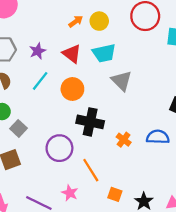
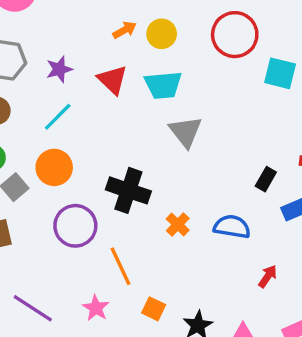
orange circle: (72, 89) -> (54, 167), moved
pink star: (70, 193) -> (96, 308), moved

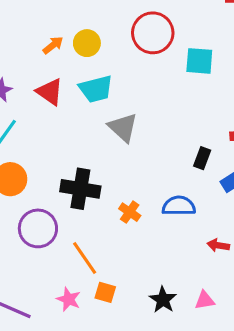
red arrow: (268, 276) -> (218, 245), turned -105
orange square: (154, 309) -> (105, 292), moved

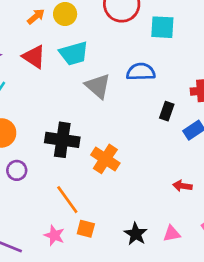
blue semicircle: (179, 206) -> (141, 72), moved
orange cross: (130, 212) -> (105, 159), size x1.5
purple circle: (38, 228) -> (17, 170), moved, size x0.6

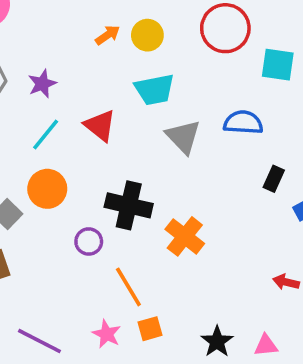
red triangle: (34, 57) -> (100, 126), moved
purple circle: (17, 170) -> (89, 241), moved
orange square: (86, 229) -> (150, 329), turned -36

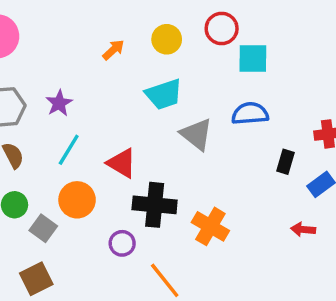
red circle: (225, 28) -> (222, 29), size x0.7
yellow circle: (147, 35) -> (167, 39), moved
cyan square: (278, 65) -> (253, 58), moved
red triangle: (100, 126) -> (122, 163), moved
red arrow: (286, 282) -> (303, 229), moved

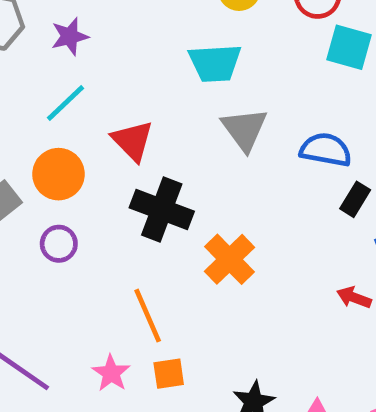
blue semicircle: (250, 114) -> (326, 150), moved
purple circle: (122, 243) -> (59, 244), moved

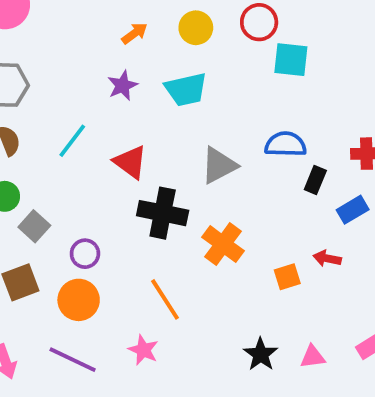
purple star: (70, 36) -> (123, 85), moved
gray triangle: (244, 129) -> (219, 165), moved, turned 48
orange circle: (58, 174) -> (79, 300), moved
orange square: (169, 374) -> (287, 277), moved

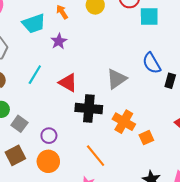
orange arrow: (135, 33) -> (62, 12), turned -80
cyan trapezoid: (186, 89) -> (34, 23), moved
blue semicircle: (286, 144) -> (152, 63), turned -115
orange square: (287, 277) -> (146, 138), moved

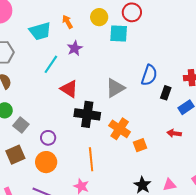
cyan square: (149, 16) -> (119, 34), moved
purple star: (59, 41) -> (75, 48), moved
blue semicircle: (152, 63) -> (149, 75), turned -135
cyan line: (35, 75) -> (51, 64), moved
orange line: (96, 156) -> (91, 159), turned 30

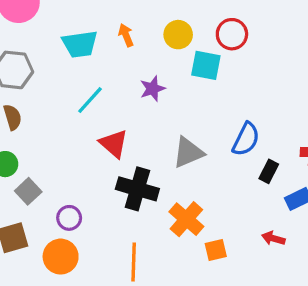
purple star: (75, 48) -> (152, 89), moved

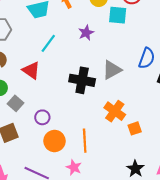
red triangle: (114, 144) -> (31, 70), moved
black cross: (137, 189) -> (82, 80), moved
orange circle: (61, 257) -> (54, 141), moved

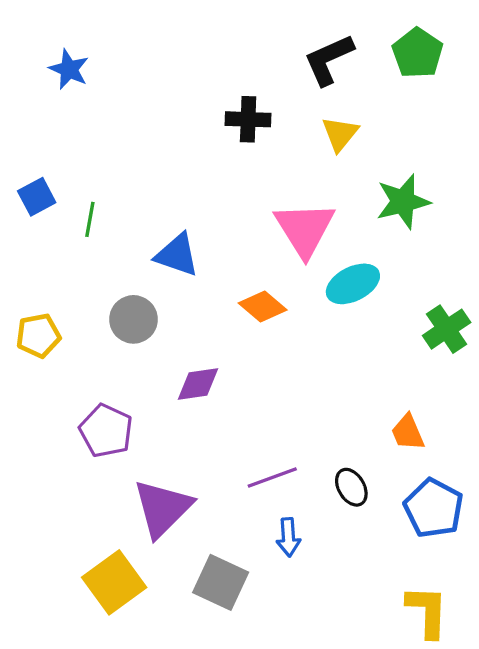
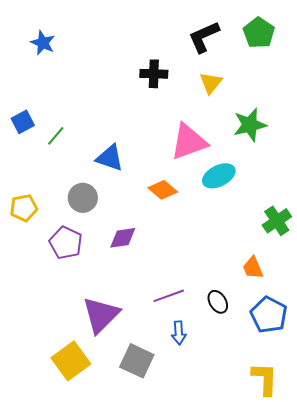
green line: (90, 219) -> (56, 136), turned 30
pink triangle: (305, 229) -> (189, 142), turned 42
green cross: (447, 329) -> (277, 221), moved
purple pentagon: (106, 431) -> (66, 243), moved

##########

#### [TASK]
Pictures excluded, give again exactly and only the lines of the material above from the line with "purple circle: (122, 243) -> (59, 244), moved" through the line with "cyan trapezoid: (186, 89) -> (34, 23), moved".

#### [RESULT BELOW]
purple circle: (122, 243) -> (59, 244), moved

purple star: (70, 36) -> (123, 85), moved
gray triangle: (244, 129) -> (219, 165), moved, turned 48
orange circle: (58, 174) -> (79, 300), moved
orange square: (169, 374) -> (287, 277), moved

orange arrow: (135, 33) -> (62, 12), turned -80
cyan trapezoid: (186, 89) -> (34, 23), moved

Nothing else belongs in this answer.